> The request
Turn everything in the data from the line containing "awoke [767, 992]" down to the line containing "hygrometer [134, 781]", both included, into a numbered list and omit any blank lines.

----

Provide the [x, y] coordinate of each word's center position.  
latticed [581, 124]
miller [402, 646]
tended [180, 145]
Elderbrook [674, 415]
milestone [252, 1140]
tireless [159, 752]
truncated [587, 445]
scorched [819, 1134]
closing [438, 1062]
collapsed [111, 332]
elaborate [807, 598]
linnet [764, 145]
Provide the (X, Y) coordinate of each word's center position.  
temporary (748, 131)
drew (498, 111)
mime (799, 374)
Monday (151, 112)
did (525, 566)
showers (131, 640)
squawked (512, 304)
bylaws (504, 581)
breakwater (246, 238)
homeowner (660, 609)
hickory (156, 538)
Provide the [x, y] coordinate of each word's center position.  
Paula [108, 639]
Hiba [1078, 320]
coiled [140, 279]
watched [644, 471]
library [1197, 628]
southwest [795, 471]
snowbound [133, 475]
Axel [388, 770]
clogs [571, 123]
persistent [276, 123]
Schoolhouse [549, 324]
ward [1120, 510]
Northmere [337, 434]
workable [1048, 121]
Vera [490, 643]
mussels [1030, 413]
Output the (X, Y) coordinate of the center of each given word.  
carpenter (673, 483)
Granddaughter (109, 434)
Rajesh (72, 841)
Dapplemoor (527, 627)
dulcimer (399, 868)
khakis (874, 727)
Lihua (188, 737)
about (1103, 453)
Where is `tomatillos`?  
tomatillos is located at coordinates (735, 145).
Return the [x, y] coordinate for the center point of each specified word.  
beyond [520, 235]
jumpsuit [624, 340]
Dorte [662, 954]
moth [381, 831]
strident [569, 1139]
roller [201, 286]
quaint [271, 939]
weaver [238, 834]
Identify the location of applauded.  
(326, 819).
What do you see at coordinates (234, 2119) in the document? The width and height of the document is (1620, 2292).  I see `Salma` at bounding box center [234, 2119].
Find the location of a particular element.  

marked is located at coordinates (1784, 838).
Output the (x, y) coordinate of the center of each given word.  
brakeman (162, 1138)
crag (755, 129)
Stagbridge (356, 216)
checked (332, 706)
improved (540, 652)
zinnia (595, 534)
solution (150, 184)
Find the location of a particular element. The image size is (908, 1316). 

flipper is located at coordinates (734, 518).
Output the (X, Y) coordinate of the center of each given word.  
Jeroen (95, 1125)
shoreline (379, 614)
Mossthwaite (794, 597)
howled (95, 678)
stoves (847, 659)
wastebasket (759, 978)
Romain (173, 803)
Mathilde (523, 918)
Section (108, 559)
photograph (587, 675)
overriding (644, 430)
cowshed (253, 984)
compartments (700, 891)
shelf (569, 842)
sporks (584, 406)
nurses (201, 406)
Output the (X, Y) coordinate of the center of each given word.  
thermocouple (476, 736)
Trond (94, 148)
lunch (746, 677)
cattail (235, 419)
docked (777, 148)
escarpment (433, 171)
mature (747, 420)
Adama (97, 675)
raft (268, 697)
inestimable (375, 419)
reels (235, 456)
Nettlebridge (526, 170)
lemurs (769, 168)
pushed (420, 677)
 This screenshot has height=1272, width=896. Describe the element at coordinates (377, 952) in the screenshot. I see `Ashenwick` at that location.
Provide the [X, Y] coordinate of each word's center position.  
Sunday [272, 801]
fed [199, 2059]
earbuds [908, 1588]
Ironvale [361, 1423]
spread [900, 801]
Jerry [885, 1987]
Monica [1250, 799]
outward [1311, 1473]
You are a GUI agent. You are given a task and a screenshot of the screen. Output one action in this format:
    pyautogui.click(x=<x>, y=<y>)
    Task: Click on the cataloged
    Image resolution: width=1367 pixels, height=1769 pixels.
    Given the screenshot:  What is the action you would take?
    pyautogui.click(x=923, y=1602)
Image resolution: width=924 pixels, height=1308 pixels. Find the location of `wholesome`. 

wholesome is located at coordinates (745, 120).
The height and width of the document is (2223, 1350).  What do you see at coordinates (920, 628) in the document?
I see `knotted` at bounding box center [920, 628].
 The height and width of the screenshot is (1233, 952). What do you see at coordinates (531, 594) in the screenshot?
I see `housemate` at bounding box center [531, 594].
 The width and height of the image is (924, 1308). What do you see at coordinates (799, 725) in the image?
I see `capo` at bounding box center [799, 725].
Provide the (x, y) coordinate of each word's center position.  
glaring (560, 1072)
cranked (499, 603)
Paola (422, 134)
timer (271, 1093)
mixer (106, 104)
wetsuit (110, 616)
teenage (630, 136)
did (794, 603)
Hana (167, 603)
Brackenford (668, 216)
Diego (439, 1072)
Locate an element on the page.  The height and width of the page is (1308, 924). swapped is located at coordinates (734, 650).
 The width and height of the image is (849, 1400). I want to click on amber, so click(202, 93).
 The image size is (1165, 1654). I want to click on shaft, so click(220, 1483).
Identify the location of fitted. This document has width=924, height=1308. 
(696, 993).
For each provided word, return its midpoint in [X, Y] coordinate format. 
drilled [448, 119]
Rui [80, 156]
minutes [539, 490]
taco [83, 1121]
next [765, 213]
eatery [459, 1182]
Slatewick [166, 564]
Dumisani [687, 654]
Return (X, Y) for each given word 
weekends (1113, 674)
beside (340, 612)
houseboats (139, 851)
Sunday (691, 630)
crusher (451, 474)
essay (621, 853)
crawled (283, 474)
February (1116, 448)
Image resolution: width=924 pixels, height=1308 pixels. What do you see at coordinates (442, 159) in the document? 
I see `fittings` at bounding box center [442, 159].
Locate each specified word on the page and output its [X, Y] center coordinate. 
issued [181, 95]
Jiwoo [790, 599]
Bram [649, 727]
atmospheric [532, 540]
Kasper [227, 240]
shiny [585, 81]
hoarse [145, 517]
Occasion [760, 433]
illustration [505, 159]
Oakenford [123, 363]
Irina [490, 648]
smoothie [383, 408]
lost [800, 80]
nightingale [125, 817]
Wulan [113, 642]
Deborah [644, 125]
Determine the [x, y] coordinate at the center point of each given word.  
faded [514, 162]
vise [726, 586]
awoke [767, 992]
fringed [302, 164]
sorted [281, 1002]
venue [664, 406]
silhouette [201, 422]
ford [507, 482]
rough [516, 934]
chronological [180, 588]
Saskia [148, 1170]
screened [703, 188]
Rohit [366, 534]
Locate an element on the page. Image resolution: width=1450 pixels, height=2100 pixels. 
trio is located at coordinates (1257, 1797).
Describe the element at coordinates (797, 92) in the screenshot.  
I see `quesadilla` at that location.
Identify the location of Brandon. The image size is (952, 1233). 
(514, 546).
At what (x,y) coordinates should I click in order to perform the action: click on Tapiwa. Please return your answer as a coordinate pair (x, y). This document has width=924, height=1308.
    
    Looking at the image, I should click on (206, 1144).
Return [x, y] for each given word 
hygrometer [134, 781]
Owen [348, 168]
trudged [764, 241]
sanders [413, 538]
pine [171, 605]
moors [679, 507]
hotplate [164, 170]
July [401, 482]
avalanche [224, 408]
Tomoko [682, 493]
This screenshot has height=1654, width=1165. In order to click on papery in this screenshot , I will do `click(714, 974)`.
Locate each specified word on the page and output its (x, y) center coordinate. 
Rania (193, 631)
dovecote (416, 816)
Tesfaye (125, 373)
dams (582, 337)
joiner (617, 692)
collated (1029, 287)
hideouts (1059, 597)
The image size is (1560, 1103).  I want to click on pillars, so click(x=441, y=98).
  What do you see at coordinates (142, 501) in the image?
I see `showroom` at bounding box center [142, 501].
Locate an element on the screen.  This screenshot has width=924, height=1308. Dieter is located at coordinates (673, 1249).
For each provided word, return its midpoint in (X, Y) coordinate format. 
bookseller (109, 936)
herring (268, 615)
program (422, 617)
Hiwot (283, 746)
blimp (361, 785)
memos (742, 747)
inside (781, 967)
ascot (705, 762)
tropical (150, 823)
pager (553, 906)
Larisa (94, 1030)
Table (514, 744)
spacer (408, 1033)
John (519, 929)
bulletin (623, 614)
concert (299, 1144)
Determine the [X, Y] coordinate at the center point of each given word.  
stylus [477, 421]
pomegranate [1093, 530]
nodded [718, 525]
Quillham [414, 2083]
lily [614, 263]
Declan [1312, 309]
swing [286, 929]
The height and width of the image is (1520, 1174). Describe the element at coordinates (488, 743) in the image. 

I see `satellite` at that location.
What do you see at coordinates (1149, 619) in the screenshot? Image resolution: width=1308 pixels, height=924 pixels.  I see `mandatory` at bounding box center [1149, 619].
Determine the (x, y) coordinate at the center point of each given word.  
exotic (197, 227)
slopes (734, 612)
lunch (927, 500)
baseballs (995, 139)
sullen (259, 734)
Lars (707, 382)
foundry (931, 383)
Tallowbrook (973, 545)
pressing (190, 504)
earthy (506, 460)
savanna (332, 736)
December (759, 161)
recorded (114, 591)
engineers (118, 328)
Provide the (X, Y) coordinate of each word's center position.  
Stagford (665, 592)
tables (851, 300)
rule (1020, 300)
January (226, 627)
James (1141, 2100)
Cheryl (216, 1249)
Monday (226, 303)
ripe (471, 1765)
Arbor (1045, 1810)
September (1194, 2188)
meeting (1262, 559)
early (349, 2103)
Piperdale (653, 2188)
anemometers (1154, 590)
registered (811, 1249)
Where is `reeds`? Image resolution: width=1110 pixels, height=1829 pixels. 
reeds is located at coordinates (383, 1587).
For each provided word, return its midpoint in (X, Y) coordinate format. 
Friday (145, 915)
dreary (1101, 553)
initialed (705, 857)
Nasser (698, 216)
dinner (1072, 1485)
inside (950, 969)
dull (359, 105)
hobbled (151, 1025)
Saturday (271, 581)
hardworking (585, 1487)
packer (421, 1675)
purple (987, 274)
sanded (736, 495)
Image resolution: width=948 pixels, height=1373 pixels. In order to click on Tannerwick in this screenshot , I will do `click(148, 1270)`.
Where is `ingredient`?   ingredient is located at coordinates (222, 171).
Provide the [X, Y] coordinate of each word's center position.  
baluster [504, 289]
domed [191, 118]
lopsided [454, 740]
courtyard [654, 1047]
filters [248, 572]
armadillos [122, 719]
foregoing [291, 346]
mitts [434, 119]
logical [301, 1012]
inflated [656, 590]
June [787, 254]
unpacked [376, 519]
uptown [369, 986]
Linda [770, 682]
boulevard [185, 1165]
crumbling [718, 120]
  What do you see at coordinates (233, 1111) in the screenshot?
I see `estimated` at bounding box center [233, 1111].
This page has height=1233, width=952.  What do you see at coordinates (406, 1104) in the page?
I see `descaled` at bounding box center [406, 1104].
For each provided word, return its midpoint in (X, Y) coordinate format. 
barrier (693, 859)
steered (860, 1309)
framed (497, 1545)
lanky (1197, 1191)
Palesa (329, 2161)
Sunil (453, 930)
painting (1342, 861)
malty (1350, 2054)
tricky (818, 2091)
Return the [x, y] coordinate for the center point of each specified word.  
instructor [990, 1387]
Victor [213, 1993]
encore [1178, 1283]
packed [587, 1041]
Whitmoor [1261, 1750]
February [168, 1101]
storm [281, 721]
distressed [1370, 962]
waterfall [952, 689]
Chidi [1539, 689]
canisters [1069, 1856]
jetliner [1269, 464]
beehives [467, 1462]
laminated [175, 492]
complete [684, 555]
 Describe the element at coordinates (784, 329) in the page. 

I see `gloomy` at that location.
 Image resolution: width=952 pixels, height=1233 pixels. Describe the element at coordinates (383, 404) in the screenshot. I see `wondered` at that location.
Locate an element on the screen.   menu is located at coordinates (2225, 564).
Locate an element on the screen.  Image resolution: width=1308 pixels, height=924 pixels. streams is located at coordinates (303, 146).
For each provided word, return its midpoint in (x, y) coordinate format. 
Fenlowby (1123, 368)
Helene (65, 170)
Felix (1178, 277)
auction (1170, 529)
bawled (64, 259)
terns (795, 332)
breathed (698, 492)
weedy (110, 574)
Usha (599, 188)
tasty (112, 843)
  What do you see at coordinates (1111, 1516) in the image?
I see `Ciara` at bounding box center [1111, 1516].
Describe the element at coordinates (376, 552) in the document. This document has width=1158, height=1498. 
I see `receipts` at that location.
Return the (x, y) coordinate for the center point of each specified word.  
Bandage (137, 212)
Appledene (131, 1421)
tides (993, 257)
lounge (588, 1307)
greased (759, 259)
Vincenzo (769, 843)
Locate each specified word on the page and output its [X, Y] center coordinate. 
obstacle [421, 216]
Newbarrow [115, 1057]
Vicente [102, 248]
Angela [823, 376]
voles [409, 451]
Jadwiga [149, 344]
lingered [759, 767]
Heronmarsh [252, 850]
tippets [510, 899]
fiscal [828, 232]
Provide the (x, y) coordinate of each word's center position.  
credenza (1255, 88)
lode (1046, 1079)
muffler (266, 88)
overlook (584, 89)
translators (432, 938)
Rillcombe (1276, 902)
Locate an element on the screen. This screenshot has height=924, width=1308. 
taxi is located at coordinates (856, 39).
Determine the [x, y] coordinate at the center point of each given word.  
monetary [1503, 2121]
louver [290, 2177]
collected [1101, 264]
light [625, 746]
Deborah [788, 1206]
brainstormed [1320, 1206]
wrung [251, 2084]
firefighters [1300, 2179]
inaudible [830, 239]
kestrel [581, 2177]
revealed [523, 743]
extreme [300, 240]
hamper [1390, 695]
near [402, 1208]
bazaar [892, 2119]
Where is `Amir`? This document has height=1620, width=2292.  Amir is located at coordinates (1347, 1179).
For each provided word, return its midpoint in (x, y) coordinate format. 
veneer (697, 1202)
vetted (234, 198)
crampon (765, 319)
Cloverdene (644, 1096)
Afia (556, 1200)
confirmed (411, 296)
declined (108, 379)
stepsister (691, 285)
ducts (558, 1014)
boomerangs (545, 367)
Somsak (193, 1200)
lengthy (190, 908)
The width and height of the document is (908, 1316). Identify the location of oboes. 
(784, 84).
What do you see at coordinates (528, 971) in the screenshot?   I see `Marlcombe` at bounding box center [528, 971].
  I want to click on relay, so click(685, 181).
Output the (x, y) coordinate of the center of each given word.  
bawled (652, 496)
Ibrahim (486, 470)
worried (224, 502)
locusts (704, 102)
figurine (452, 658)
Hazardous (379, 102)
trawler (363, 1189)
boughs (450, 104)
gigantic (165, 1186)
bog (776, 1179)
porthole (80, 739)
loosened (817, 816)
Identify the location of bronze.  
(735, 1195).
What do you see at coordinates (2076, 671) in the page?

----

> The response
1. awoke [767, 992]
2. fringed [302, 164]
3. sorted [281, 1002]
4. venue [664, 406]
5. silhouette [201, 422]
6. ford [507, 482]
7. rough [516, 934]
8. chronological [180, 588]
9. Saskia [148, 1170]
10. screened [703, 188]
11. Rohit [366, 534]
12. Locate an element on the page. Image resolution: width=1450 pixels, height=2100 pixels. 
13. trio is located at coordinates (1257, 1797).
14. Describe the element at coordinates (797, 92) in the screenshot.  
15. I see `quesadilla` at that location.
16. Identify the location of Brandon. The image size is (952, 1233). 
17. (514, 546).
18. At what (x,y) coordinates should I click in order to perform the action: click on Tapiwa. Please return your answer as a coordinate pair (x, y). This document has width=924, height=1308.
19.     Looking at the image, I should click on (206, 1144).
20. Return [x, y] for each given word 
21. hygrometer [134, 781]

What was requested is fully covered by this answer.